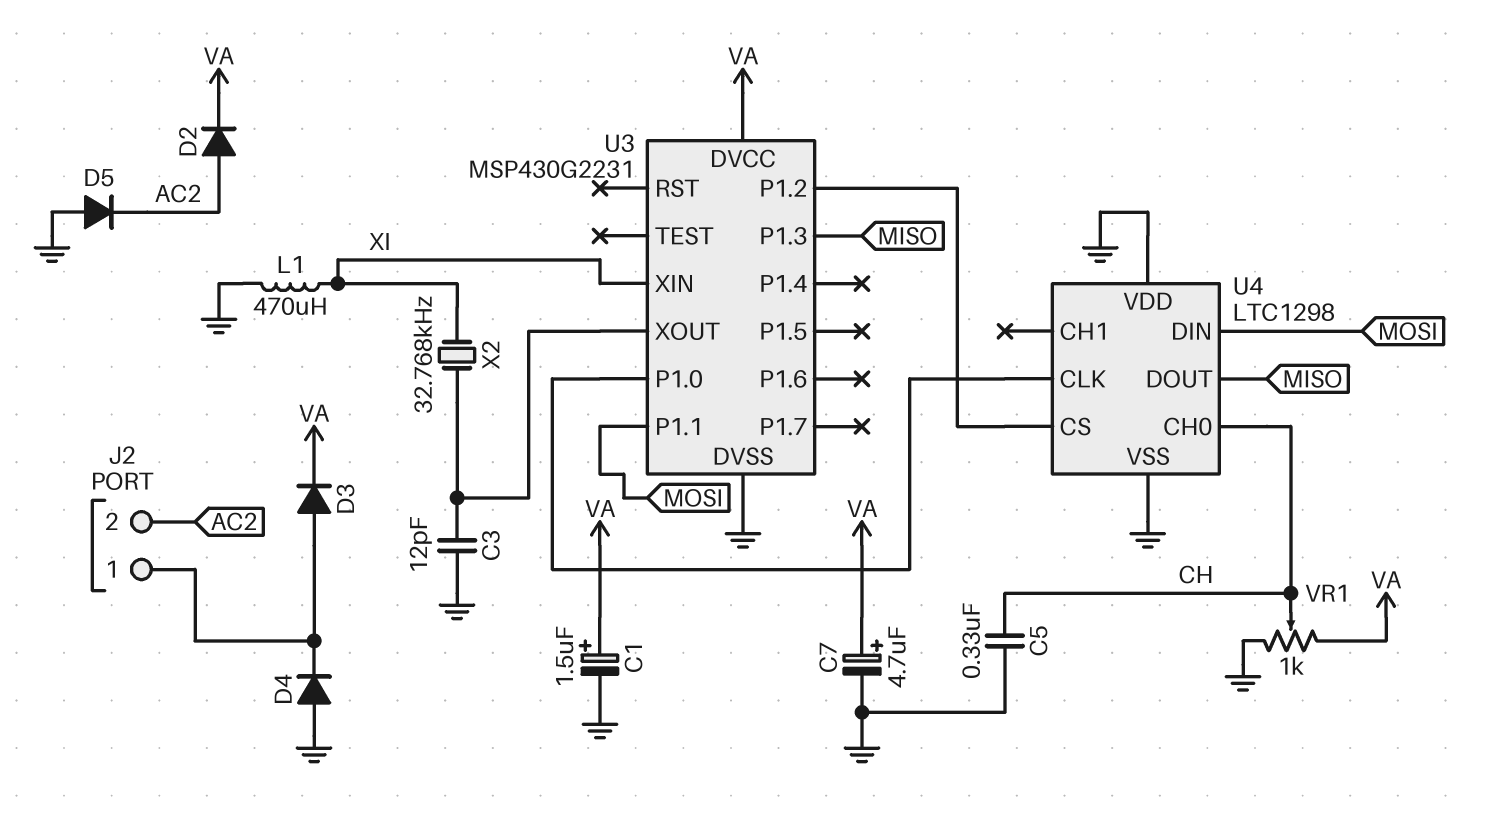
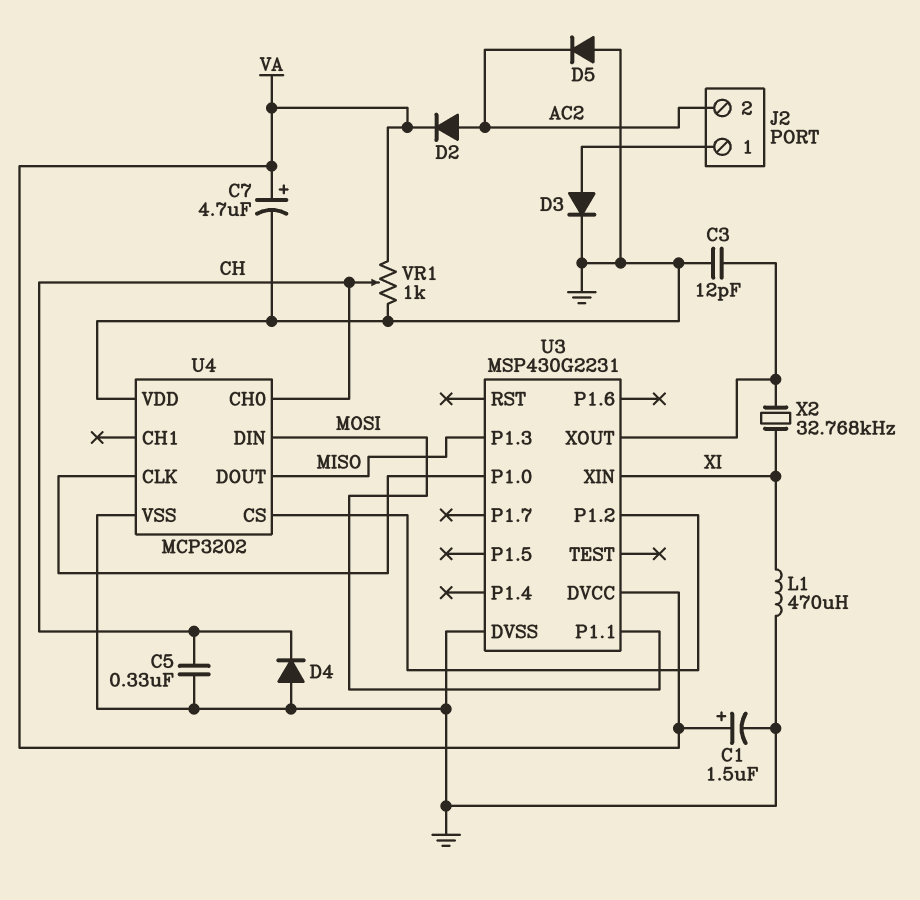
D3: diode (A J2/1, K VA) -> diode (A J2/1, K GND)
D4: diode (A GND, K J2/1) -> diode (A GND, K CH)
U4: LTC1298 -> MCP3202

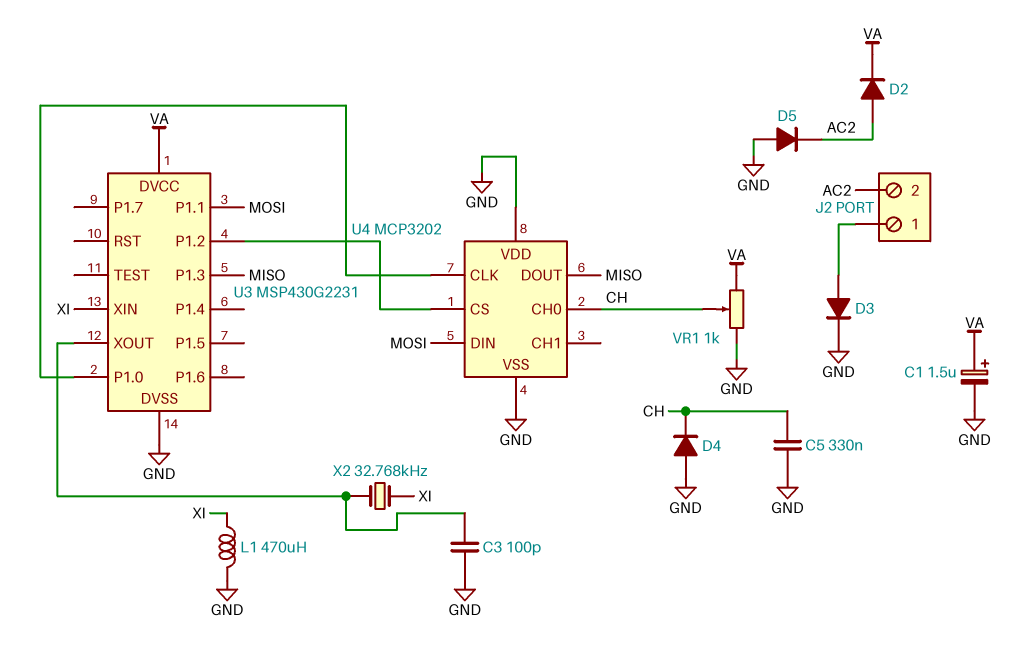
C3: 12pF (GND, U3/XOUT) -> 100pF (GND, U3/XOUT)
C7: 4.7uF (plus VA, minus GND) -> none

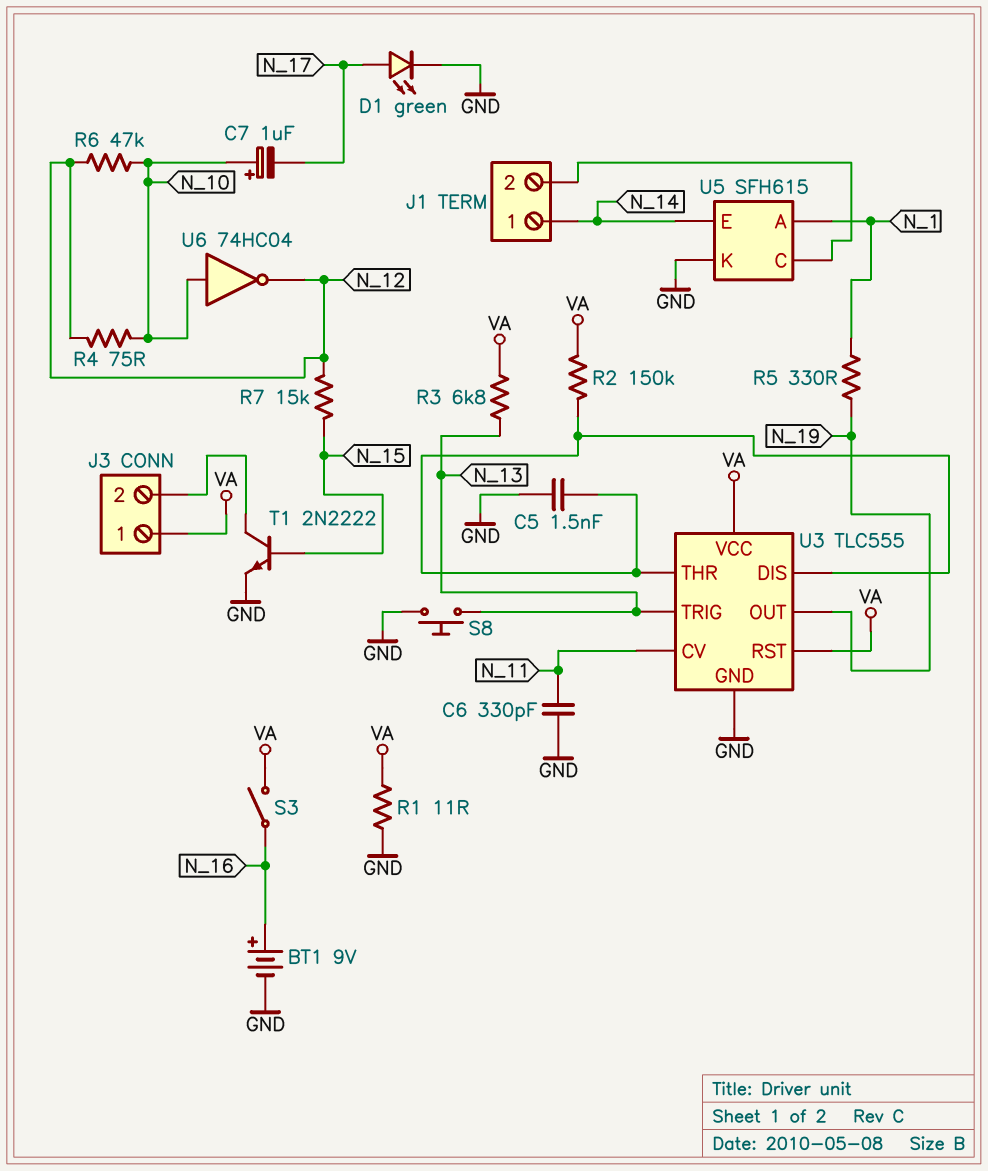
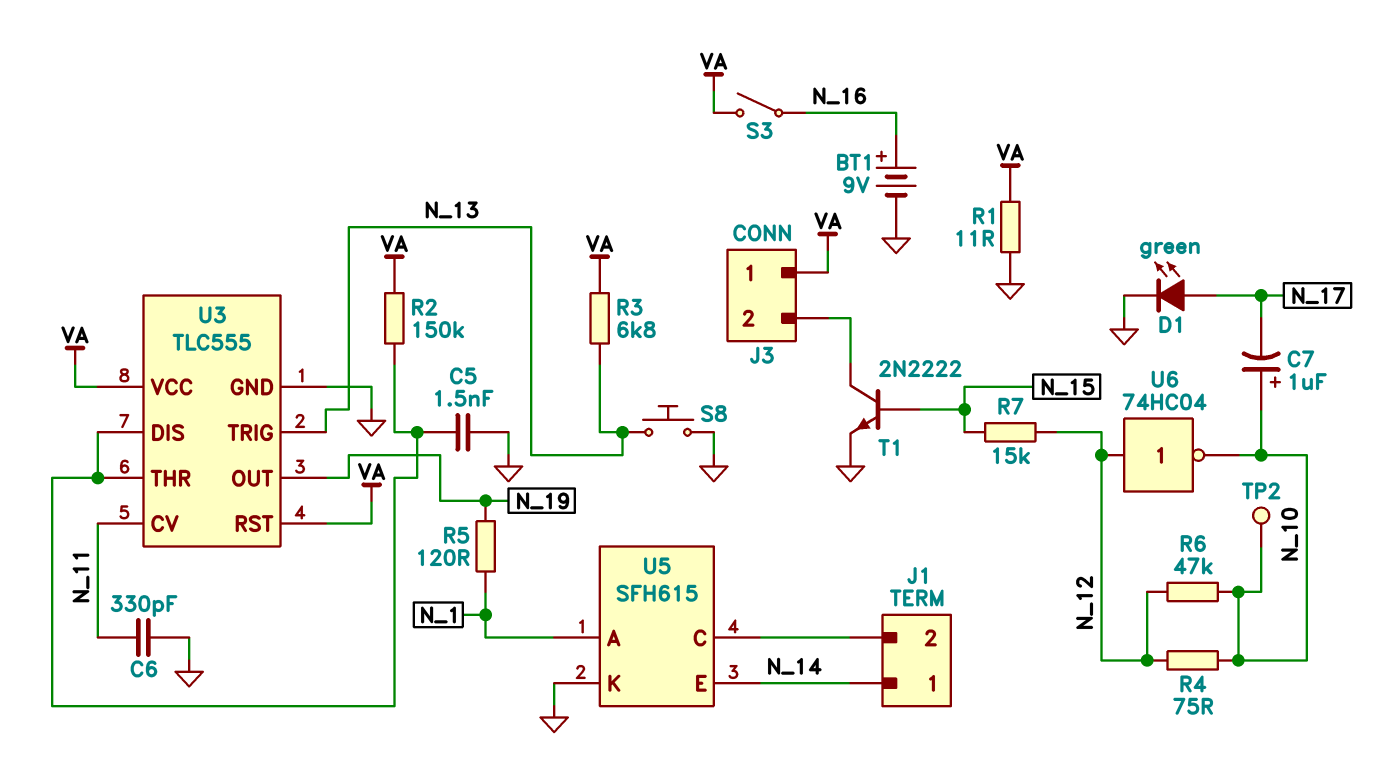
R5: 330 (N_1, N_19) -> 120 (N_1, N_19)
TP2: none -> test point (N_10)
U6: NOT 74HC04 (in N_10, out N_12) -> NOT 74HC04 (in N_12, out N_10)

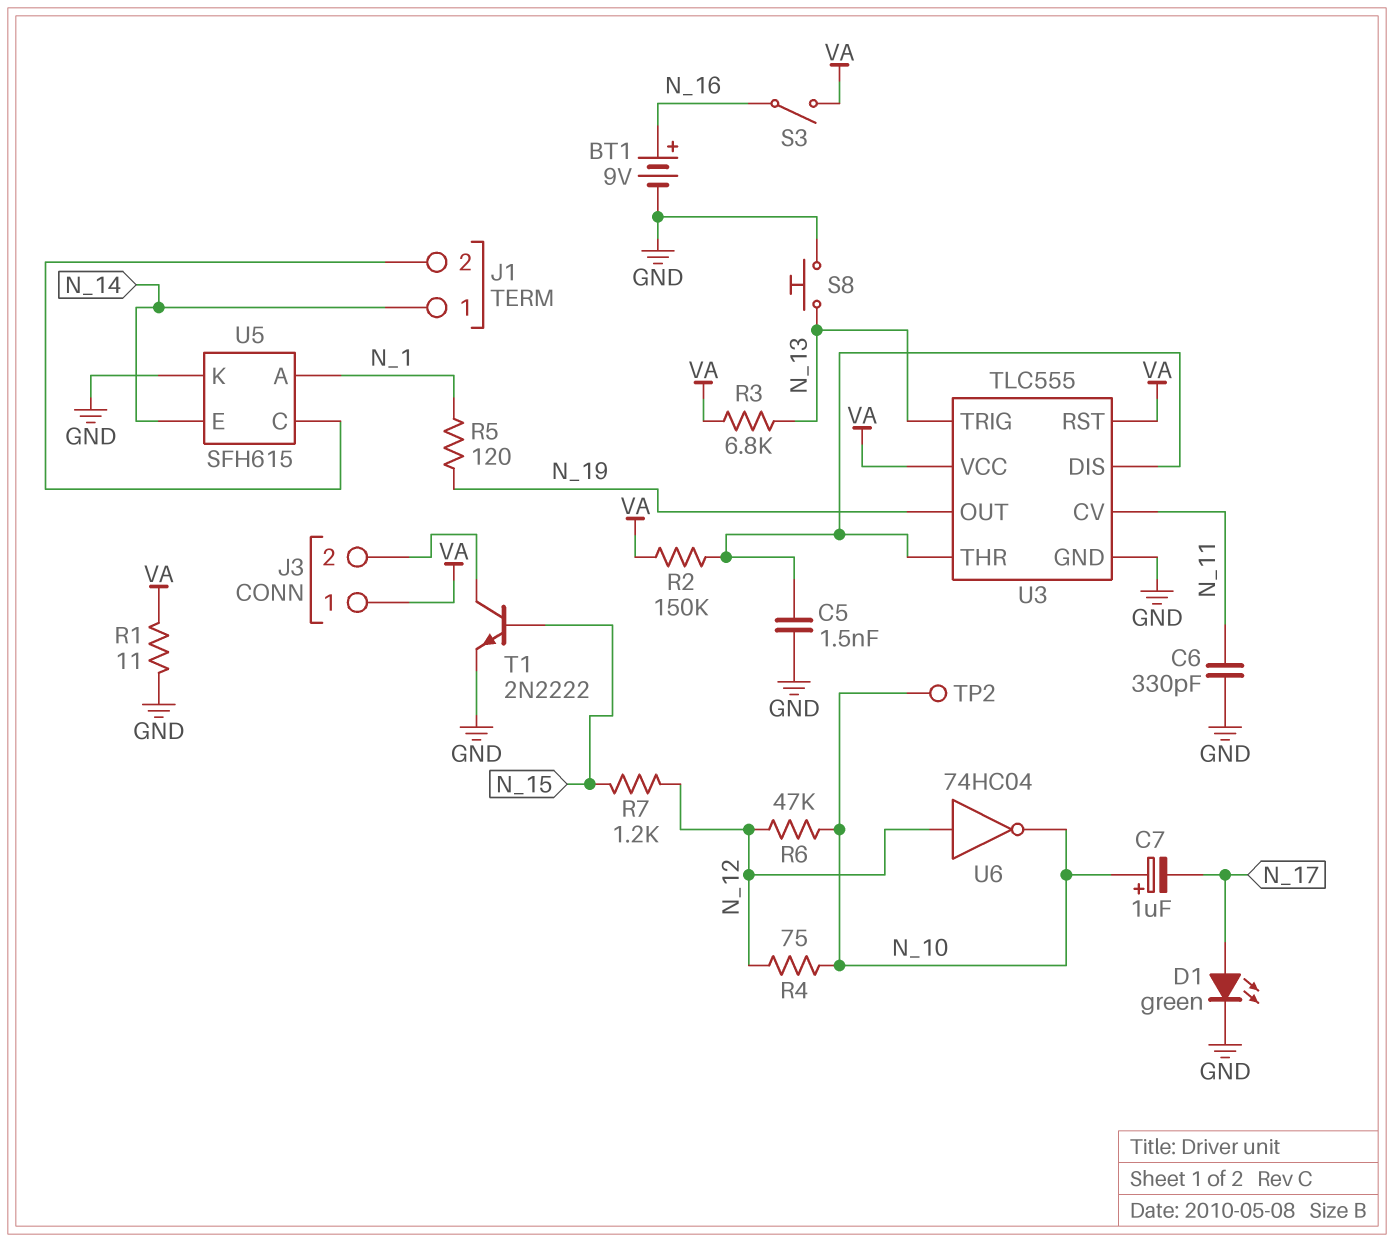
R7: 15k (N_12, N_15) -> 1.2k (N_12, N_15)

◆ ◆ ◆

*Task to carry out*: Please work out how many lines above carry "diode", writing only the result.

*Expected answer*: 2